## Exercise details:
Go to the line containing "yellow arrow at" in the records below and print it and every following line exactly, on through the line containing "red rectangle at", then stop.

[Opening Task material section]

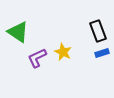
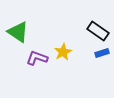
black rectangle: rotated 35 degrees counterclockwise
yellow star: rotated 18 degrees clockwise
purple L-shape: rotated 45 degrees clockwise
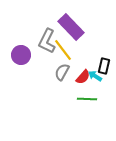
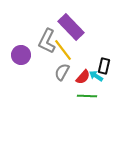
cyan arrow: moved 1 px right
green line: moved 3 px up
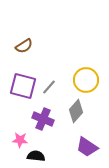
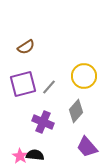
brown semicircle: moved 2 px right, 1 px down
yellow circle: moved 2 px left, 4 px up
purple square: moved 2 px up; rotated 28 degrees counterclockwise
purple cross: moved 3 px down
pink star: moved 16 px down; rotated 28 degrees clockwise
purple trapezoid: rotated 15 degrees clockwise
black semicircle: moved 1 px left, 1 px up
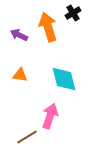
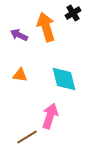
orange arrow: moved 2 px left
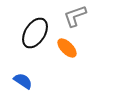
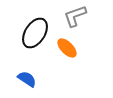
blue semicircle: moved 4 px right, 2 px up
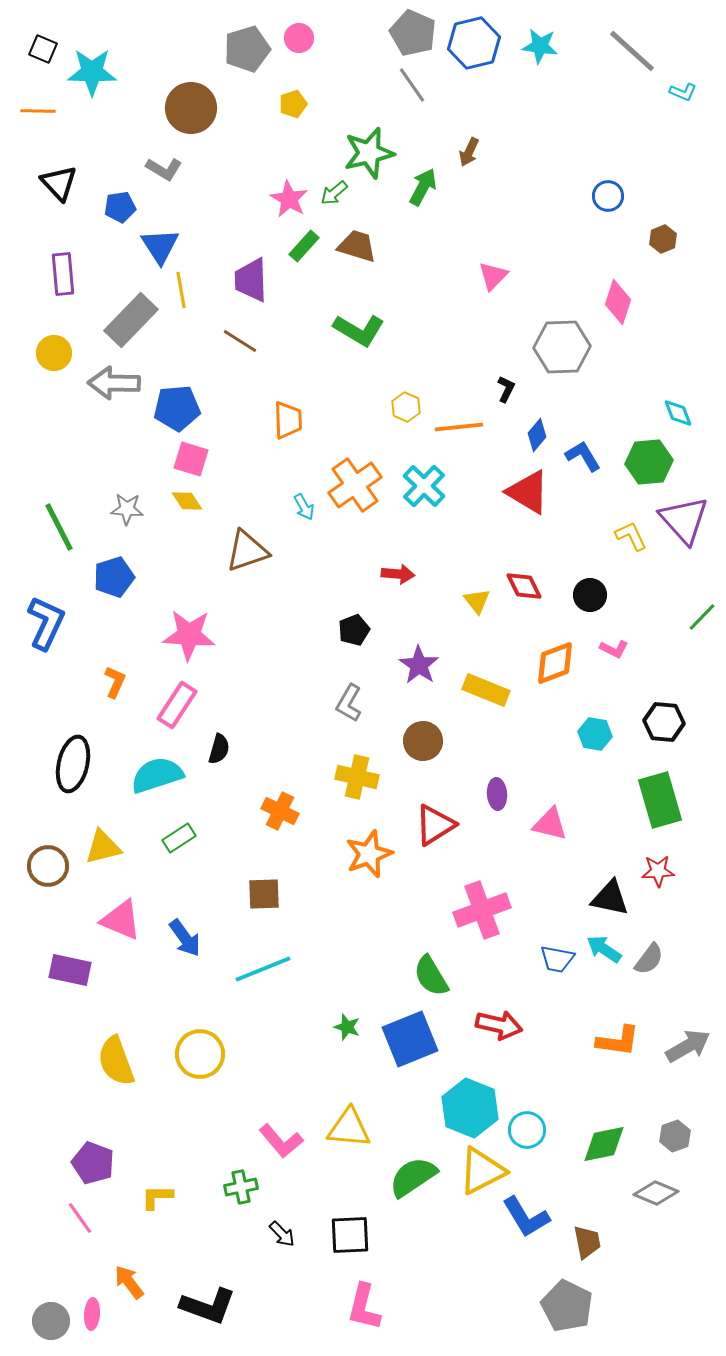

[Closing Task material section]
[Opening Task material section]

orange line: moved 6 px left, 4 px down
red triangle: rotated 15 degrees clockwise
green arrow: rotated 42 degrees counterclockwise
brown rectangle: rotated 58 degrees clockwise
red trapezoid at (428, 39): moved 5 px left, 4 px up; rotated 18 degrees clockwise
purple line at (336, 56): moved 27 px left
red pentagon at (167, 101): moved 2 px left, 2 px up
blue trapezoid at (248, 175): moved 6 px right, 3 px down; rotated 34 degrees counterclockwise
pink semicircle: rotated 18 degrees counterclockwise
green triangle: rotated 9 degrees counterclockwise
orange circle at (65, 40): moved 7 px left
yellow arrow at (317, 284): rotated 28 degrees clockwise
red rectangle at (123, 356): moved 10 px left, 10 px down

[Closing Task material section]

## Answer box:
yellow arrow at (317, 284): rotated 28 degrees clockwise
red rectangle at (123, 356): moved 10 px left, 10 px down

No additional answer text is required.